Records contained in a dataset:
####################

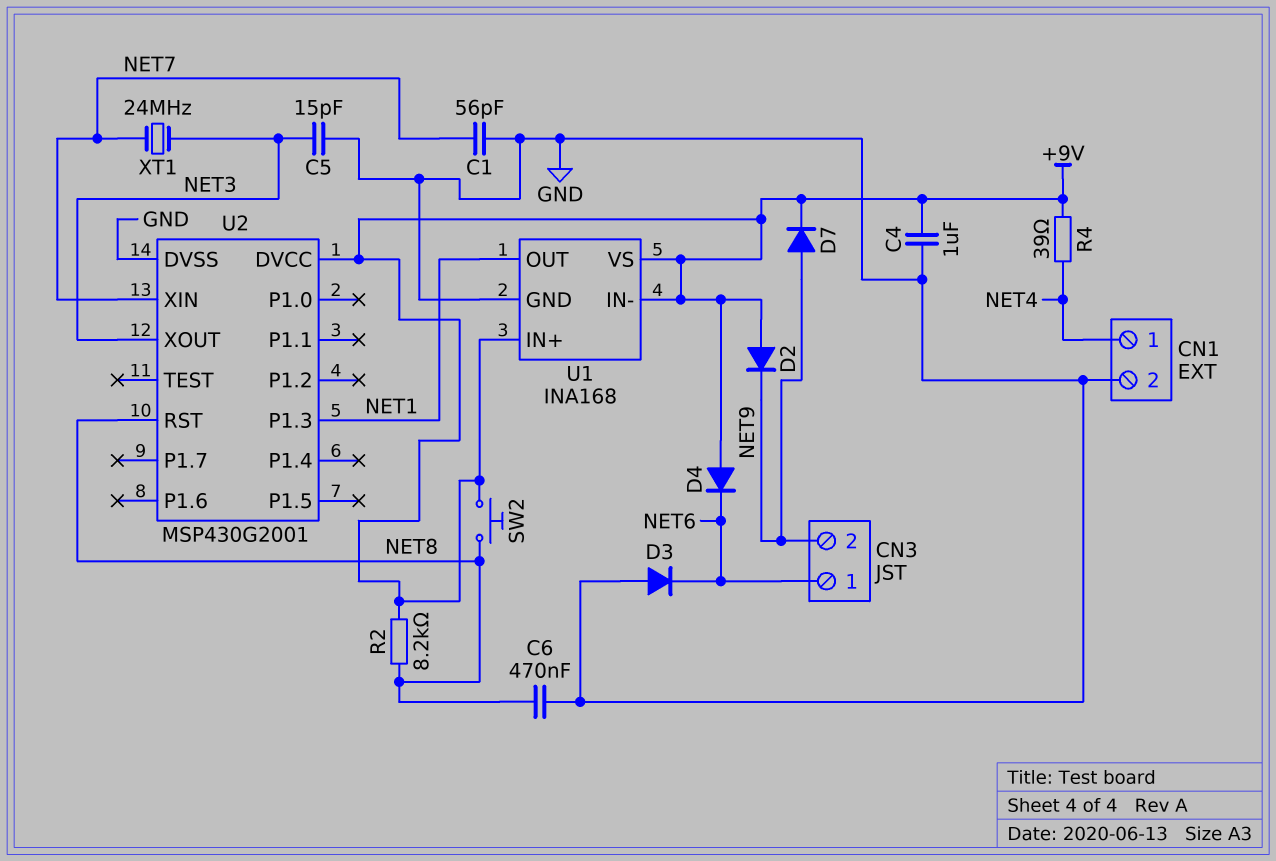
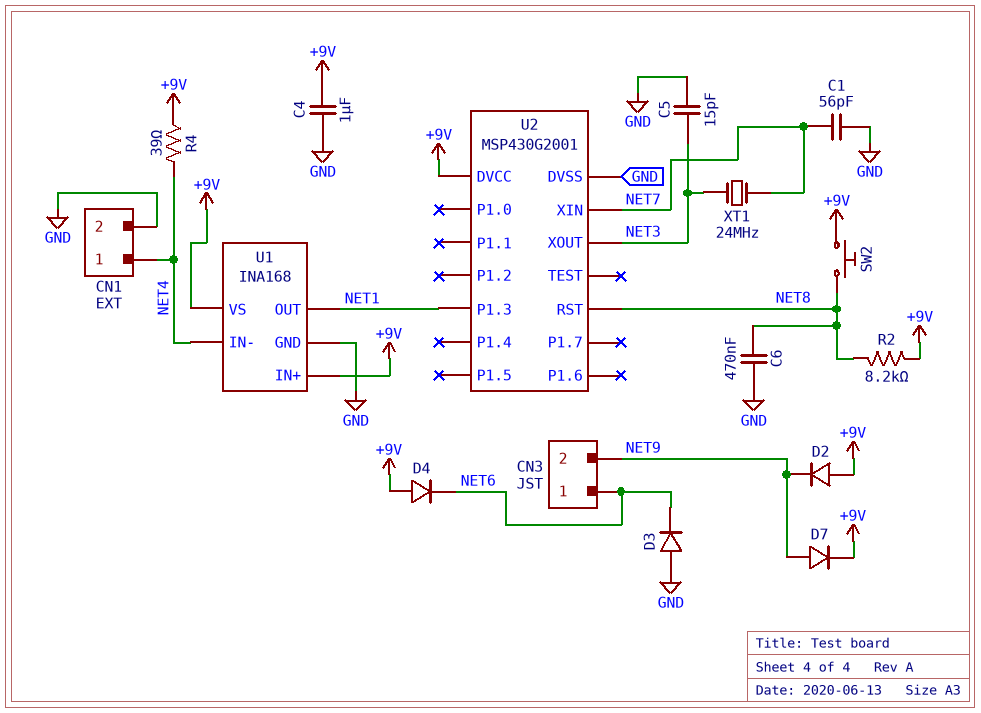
U1 pin IN-: +9V -> NET4

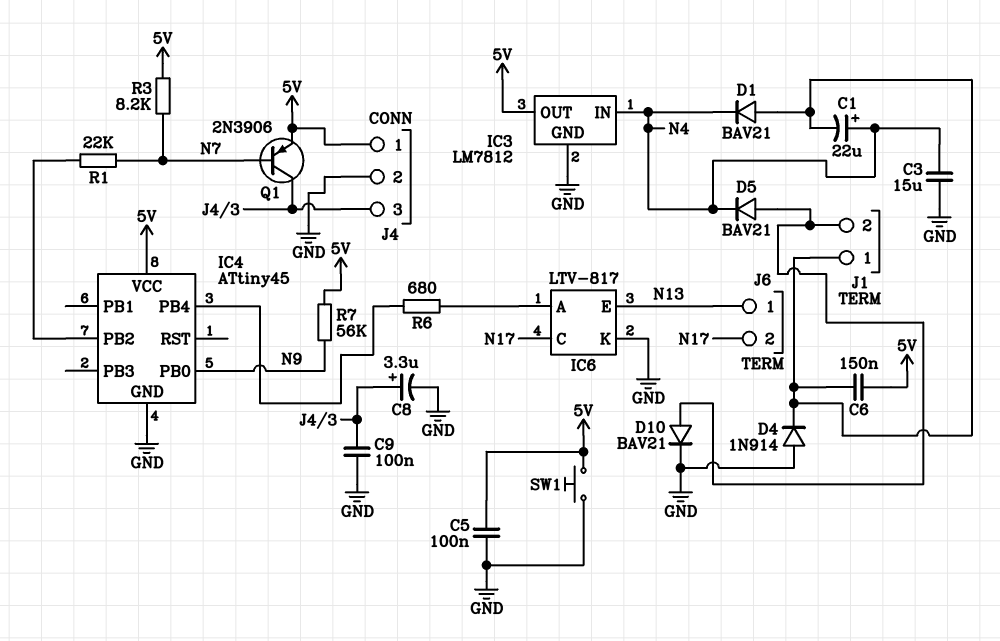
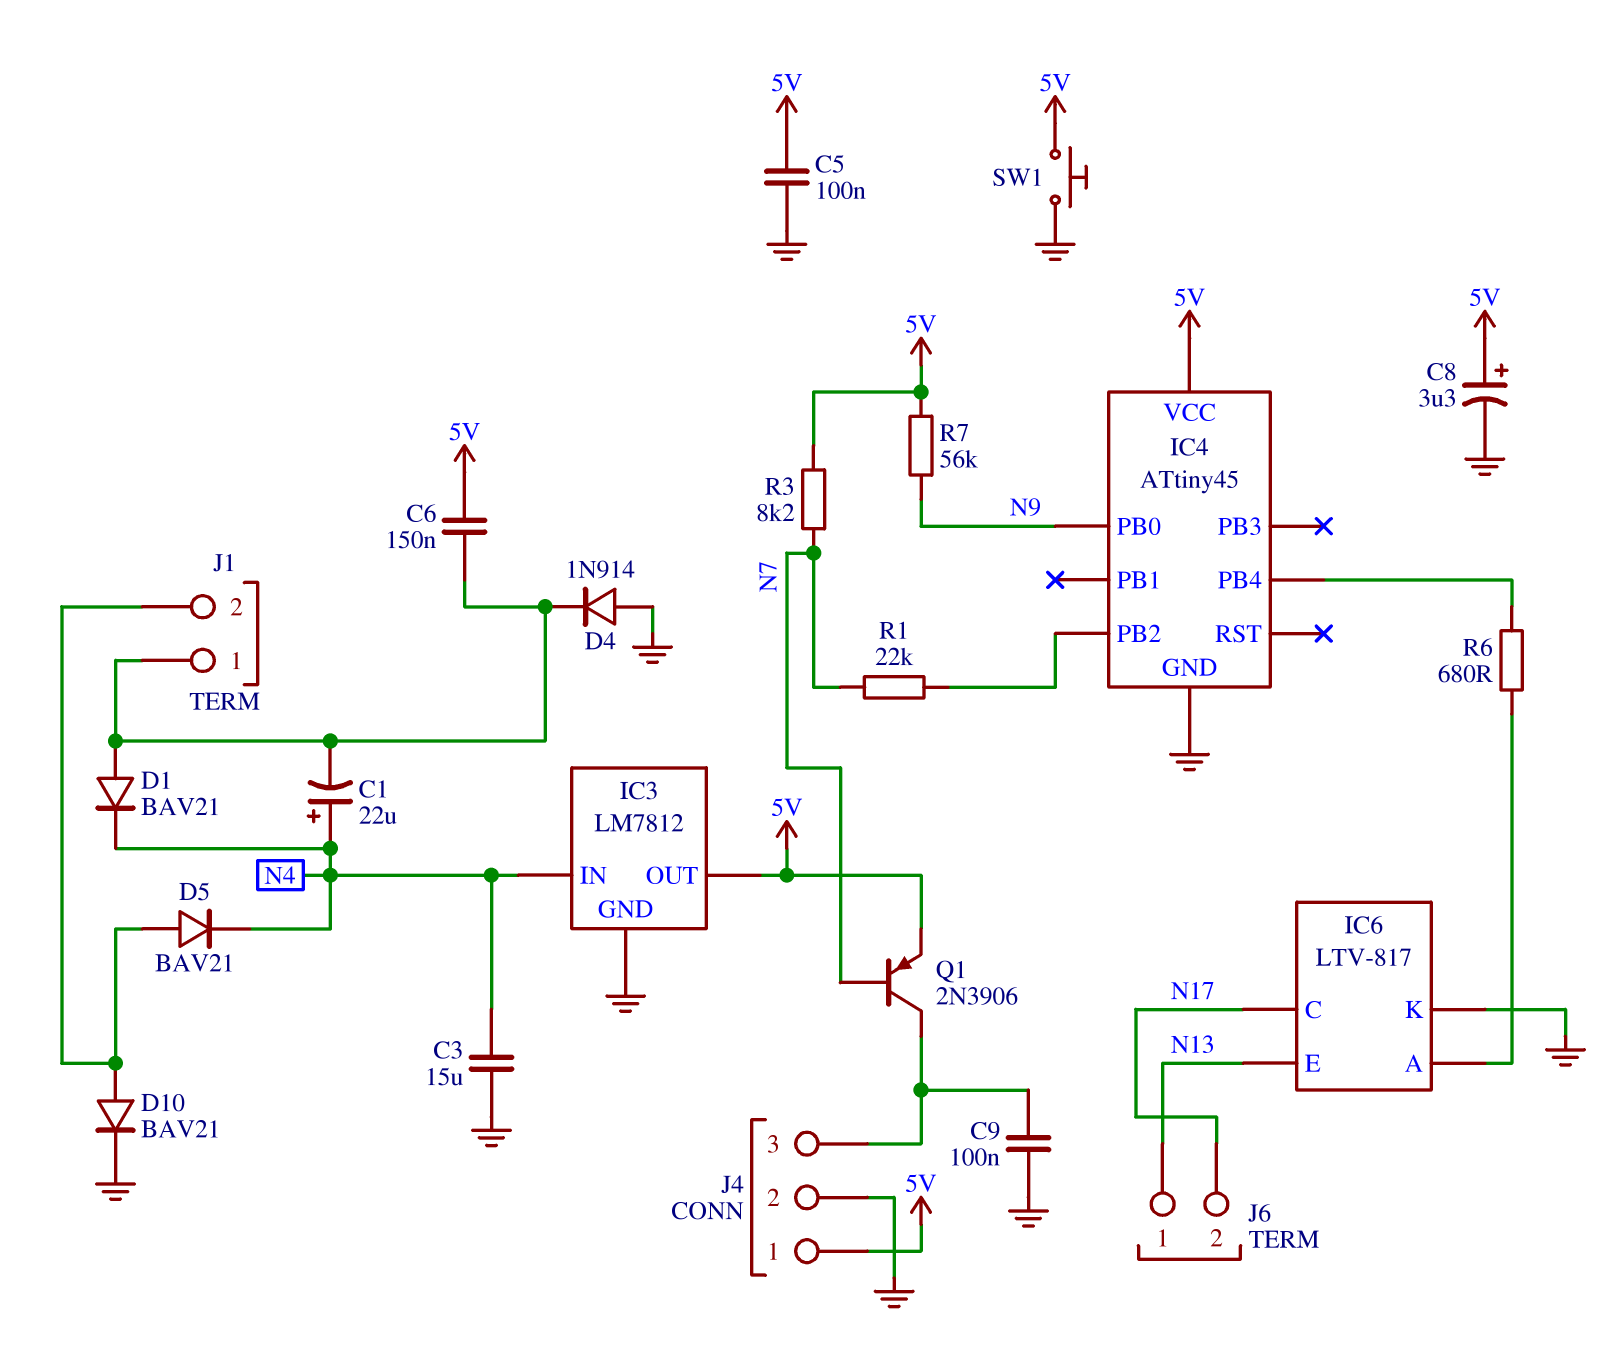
C8: 3.3uF (plus J4/3, minus GND) -> 3.3uF (plus 5V, minus GND)

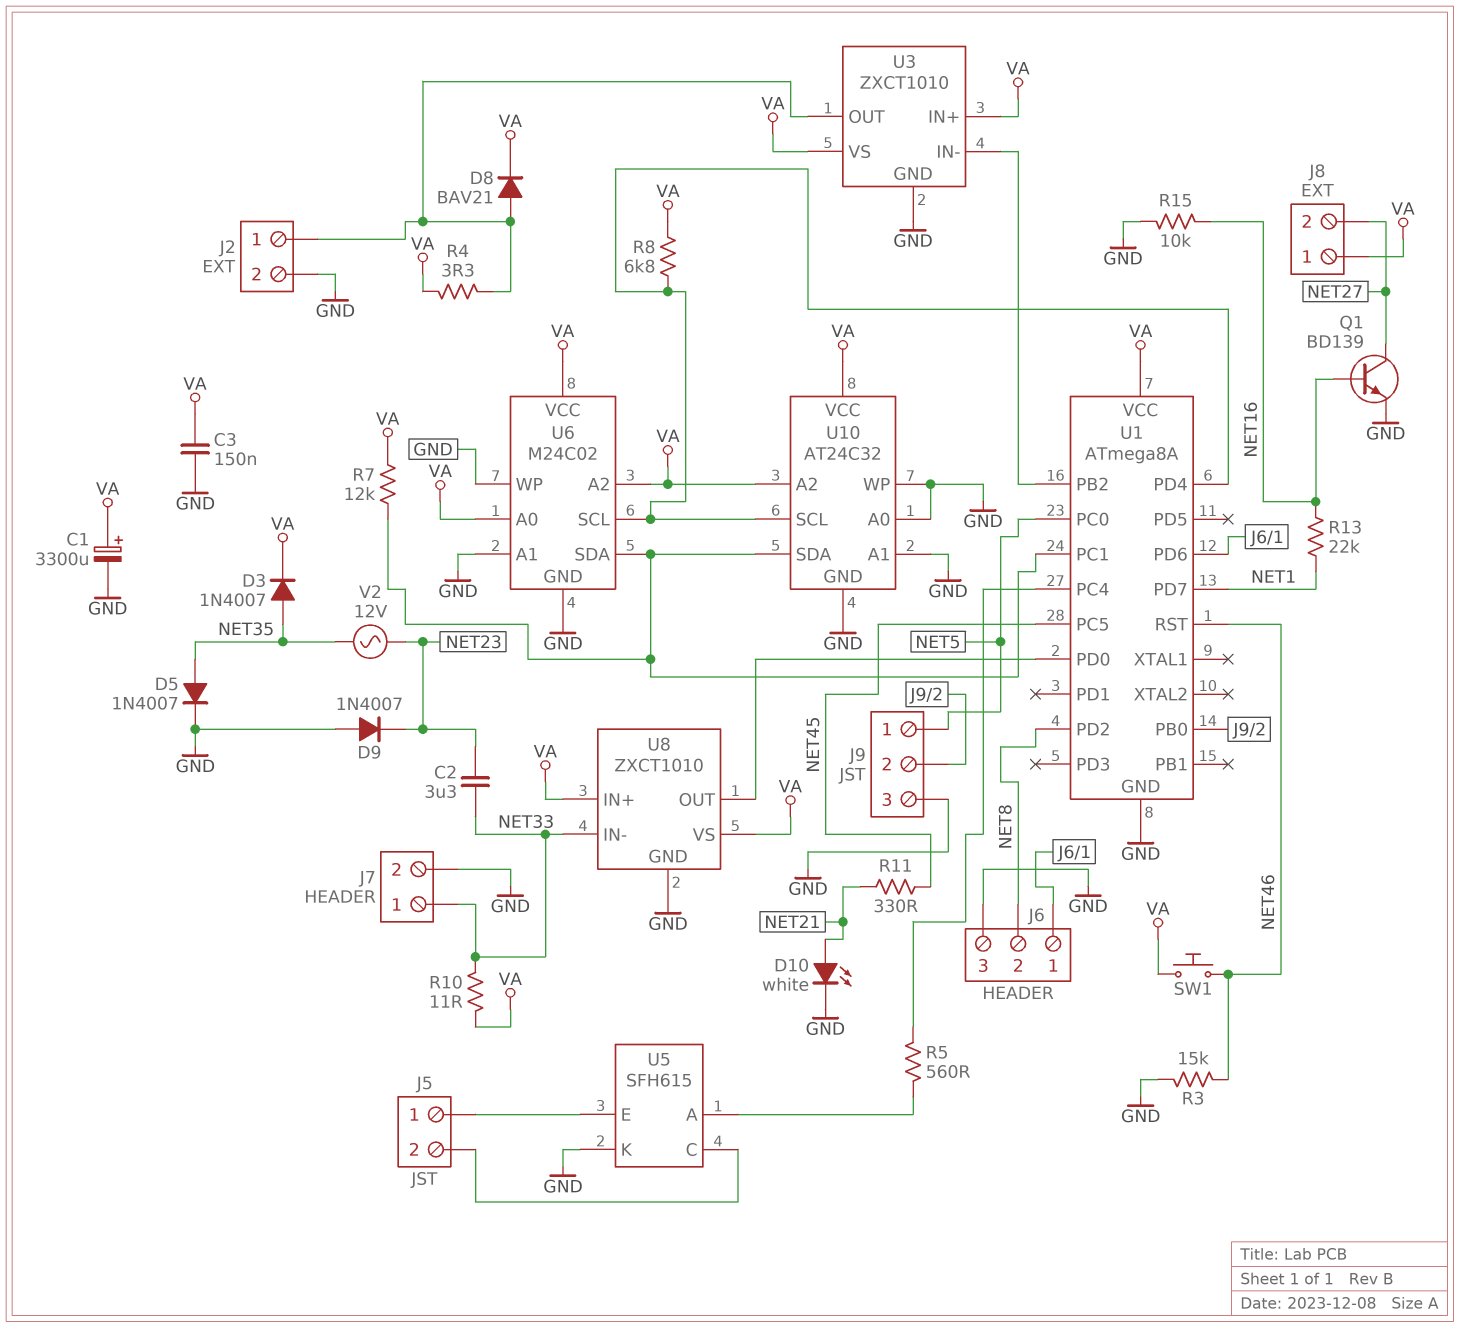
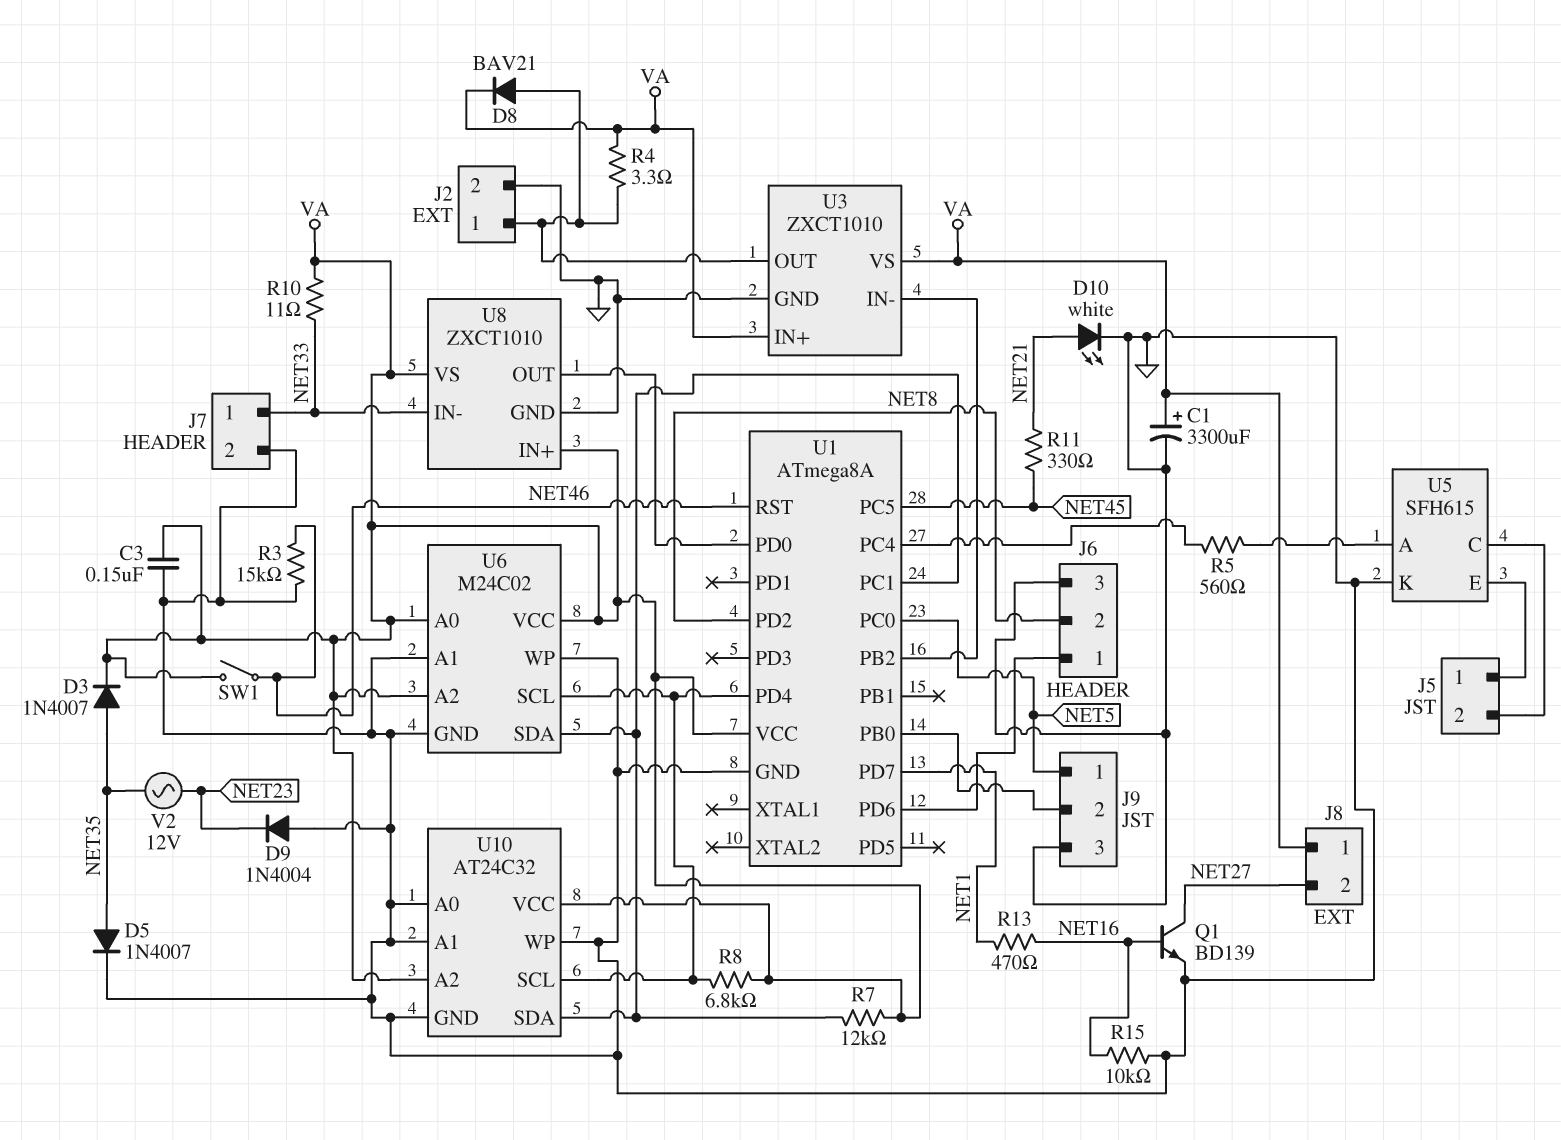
C2: 3.3uF (NET23, NET33) -> none
D9: diode 1N4007 (A GND, K NET23) -> diode 1N4004 (A GND, K NET23)
R13: 22k (NET1, NET16) -> 470 (NET1, NET16)
SW1: button (NET46, VA) -> switch (NET46, VA)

####################

**TASK STATEMENT**
What the answer must hold: all the data above, given again exactly, without pictures.

**RESPONSE AREA**
U1 pin IN-: +9V -> NET4

C8: 3.3uF (plus J4/3, minus GND) -> 3.3uF (plus 5V, minus GND)

C2: 3.3uF (NET23, NET33) -> none
D9: diode 1N4007 (A GND, K NET23) -> diode 1N4004 (A GND, K NET23)
R13: 22k (NET1, NET16) -> 470 (NET1, NET16)
SW1: button (NET46, VA) -> switch (NET46, VA)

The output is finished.